_WHAT YOU WILL DO:_ Pick every line out of the entries below that holds the string "move", and report them.
[LISTED ENTRIES]
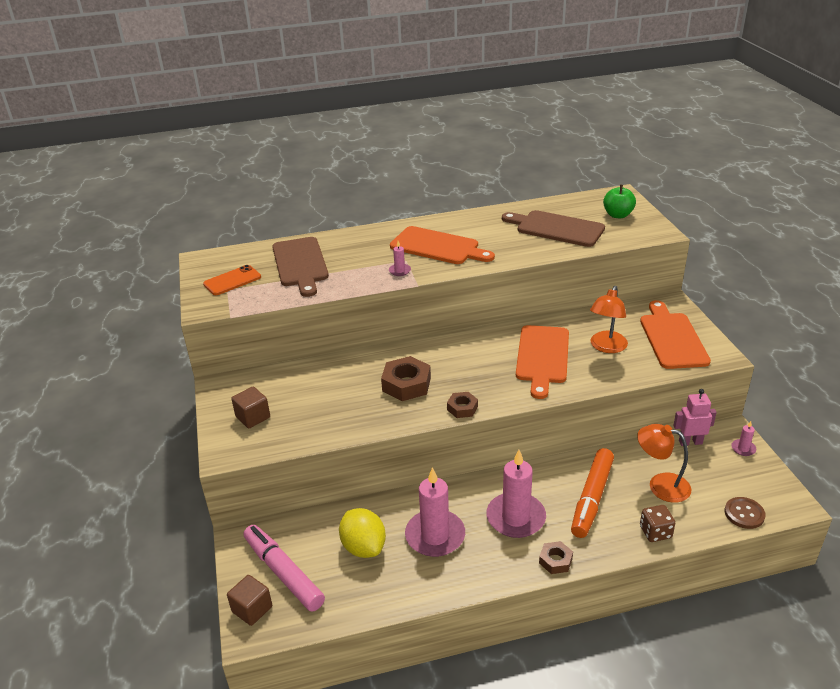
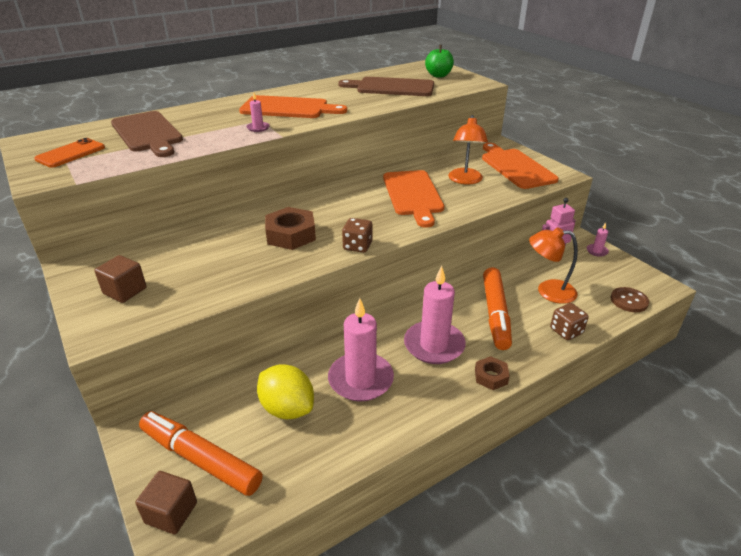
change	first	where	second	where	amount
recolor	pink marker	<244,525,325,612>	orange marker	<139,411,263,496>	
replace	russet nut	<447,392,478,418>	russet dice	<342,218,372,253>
[/LISTED ENTRIES]
[LISTED ENTRIES]
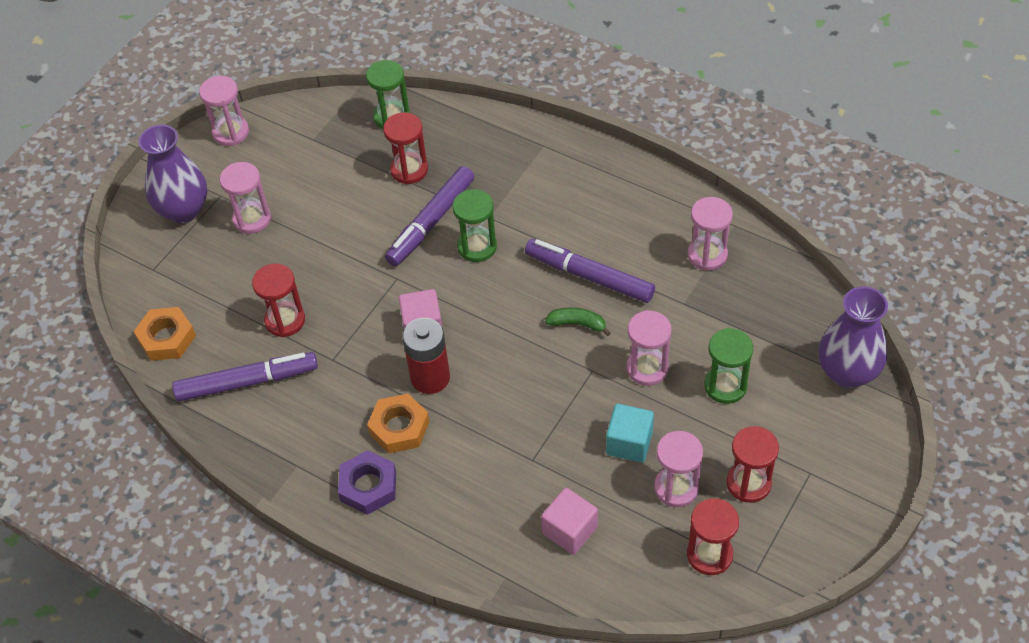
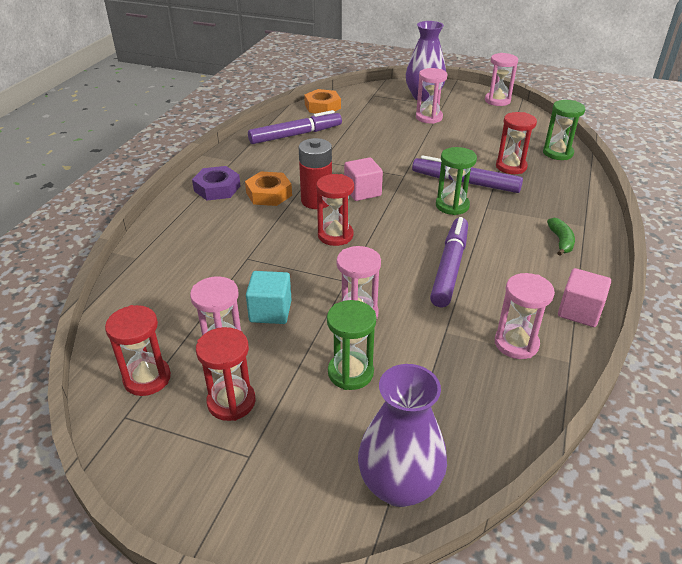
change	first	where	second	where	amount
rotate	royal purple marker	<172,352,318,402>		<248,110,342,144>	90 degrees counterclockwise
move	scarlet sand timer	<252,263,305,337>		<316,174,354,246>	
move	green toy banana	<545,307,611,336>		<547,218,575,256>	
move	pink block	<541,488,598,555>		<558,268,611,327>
[/LISTED ENTRIES]
_REPLY TO THE TASK:_
move	scarlet sand timer	<252,263,305,337>		<316,174,354,246>	
move	green toy banana	<545,307,611,336>		<547,218,575,256>	
move	pink block	<541,488,598,555>		<558,268,611,327>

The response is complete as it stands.